━━ Listed records

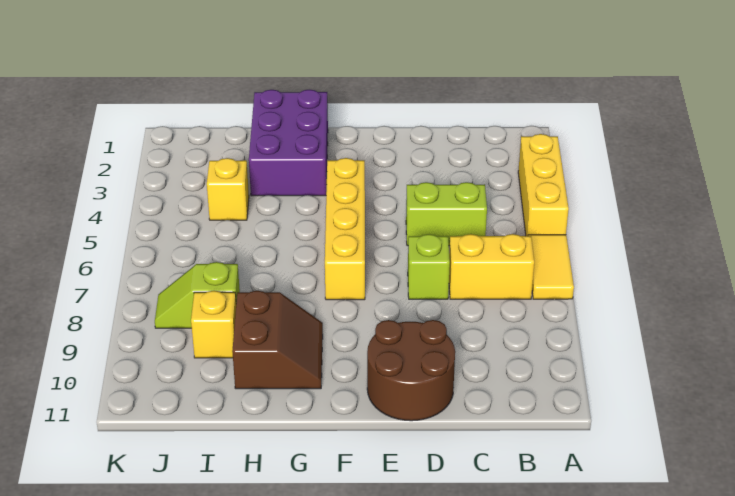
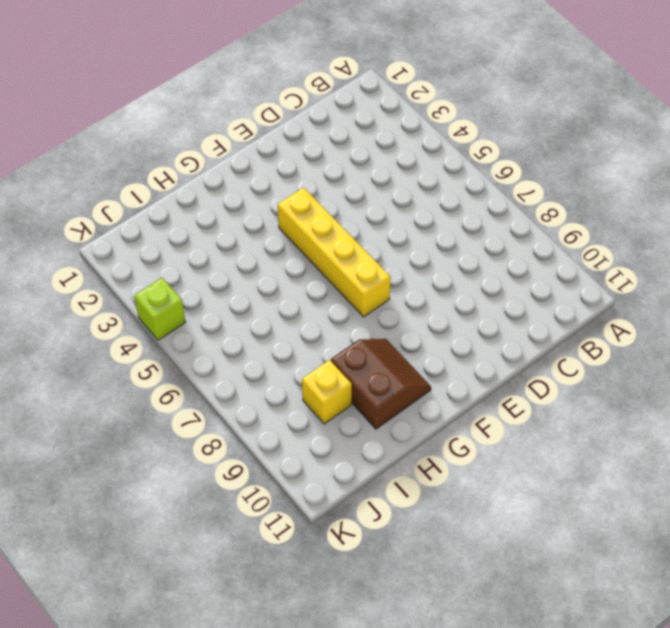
lime brick K4 level 1 -> lime brick D7 level 1
none -> yellow brick A3:A5 level 1
none -> yellow tile A6:A7 level 1
none -> yellow brick B7:C7 level 1

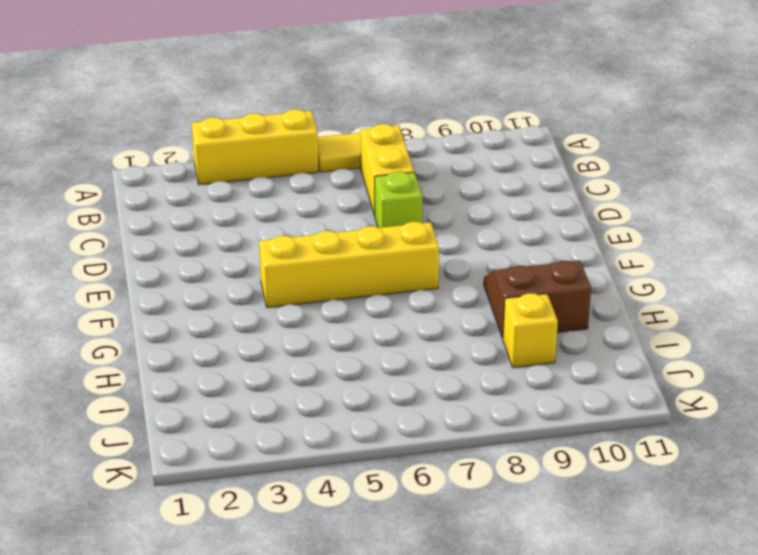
none -> lime brick C5:D5 level 1
none -> brown round brick D10:E11 level 1
none -> purple brick G1:H3 level 1

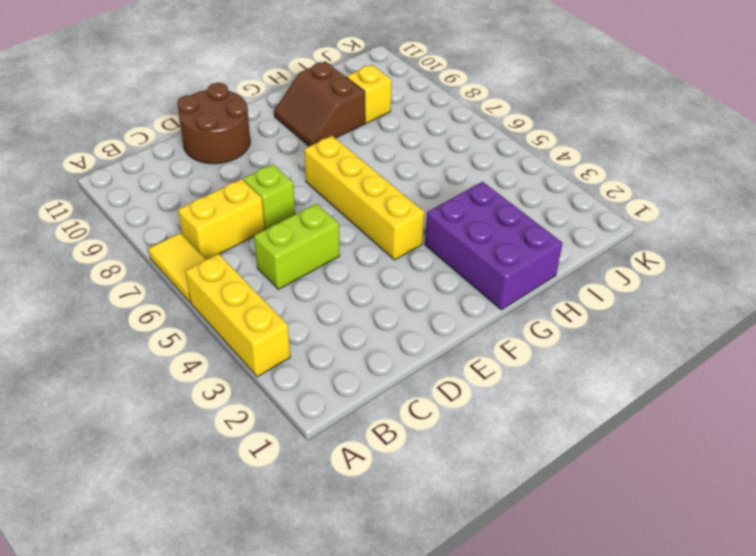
none -> yellow brick I4 level 1
none -> lime slope I8:J8 level 1 top I

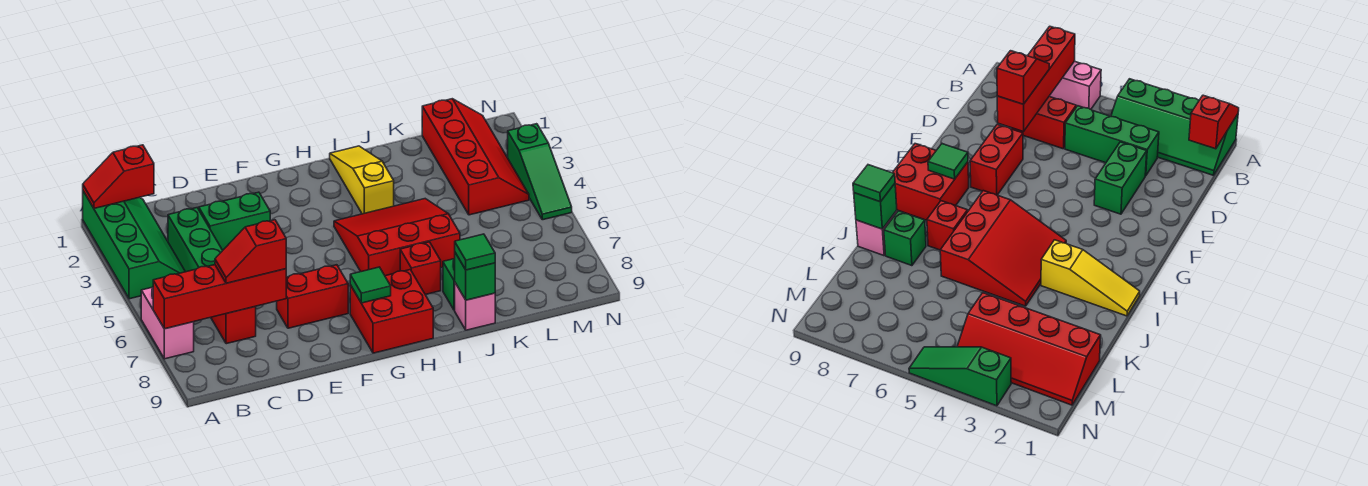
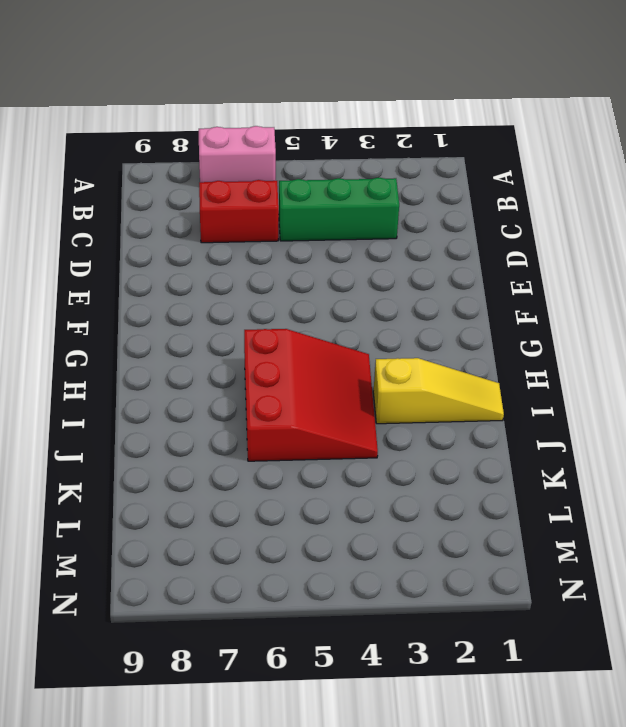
none -> green slope A1:B4 level 1 top A
none -> green brick D3:E3 level 1
none -> red brick E7:F7 level 1

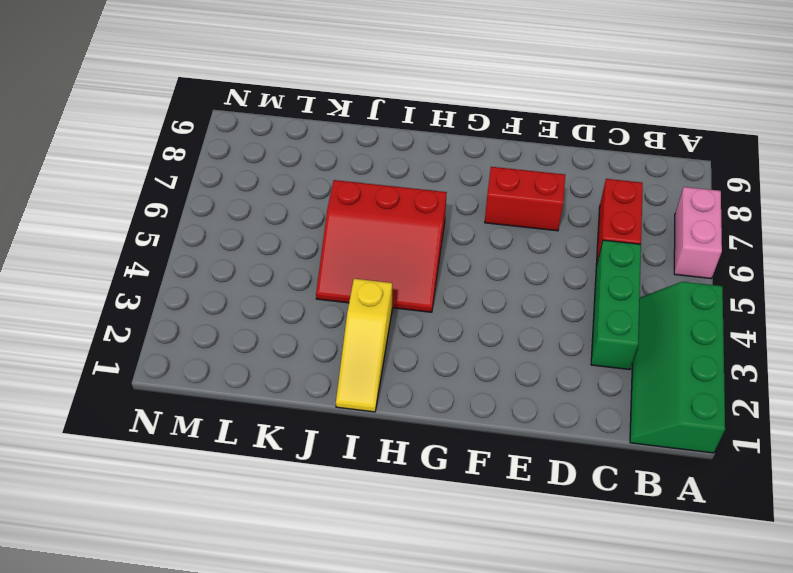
none -> green brick D3:E3 level 1
none -> red brick G8:H9 level 1
none -> red brick I7 level 1

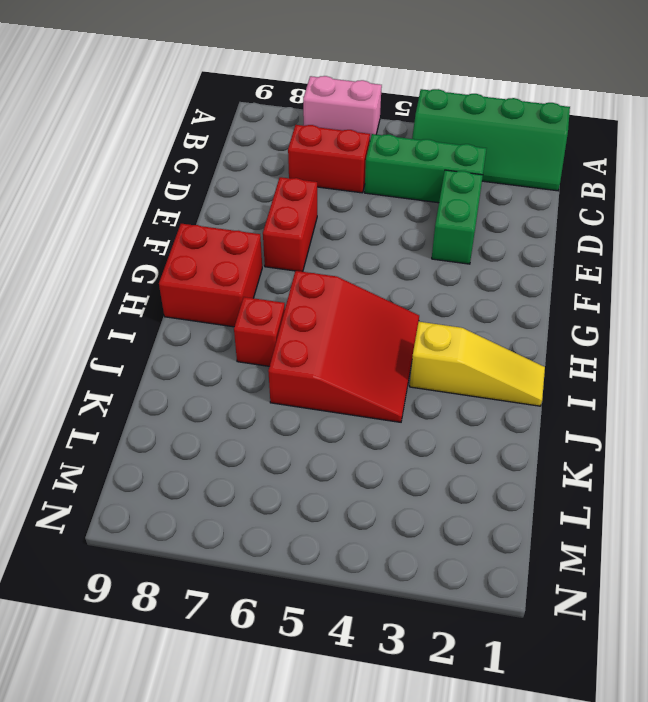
none -> green brick J8 level 1
none -> pink brick J9 level 1
none -> red slope L1:M4 level 1 top L

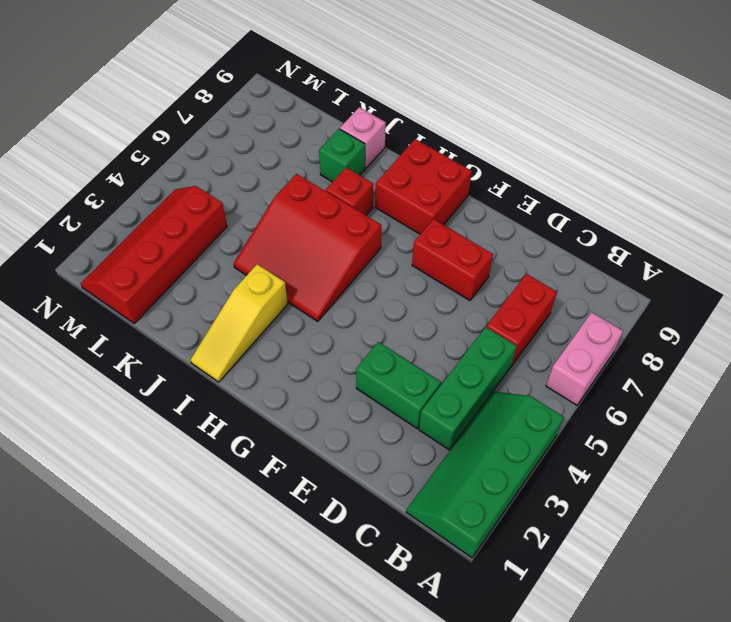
none -> green slope N3:N5 level 1 top 3
none -> red slope A1:B1 level 2 top B
none -> red brick A7:D7 level 2

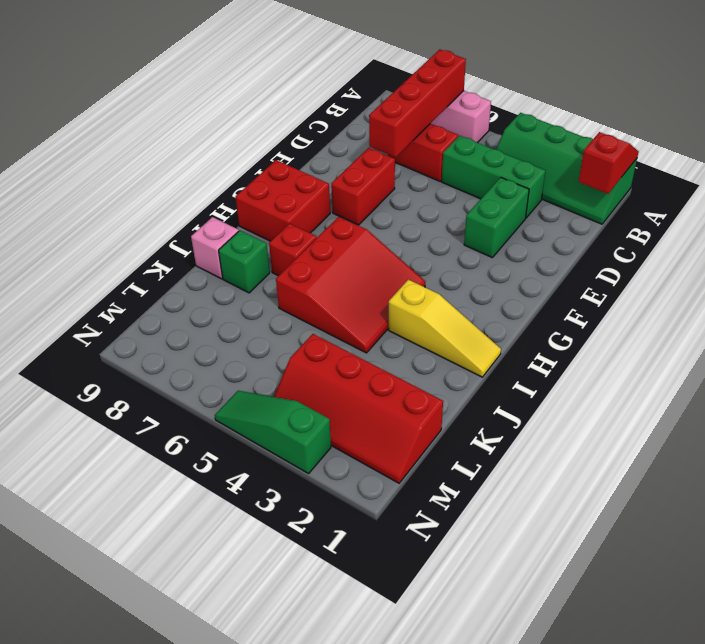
none -> green tile G8 level 2
none -> green brick J9 level 2
none -> red slope C7:D7 level 3 top D

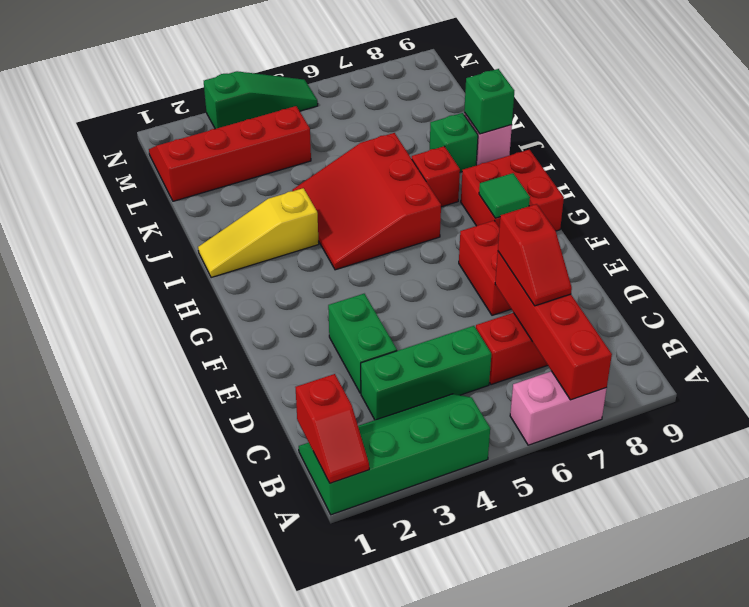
none -> green tile J9 level 3

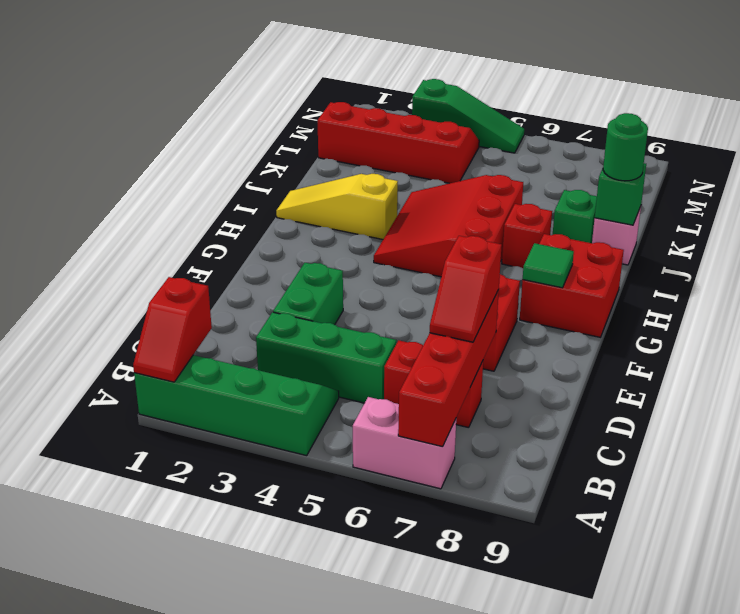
green round brick J9 level 3 -> green tile J9 level 3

━━━━

Activity =>
Show the lines above that have the word "tile".

Task output =>
none -> yellow tile A6:A7 level 1
none -> green tile G8 level 2
none -> green tile J9 level 3
green round brick J9 level 3 -> green tile J9 level 3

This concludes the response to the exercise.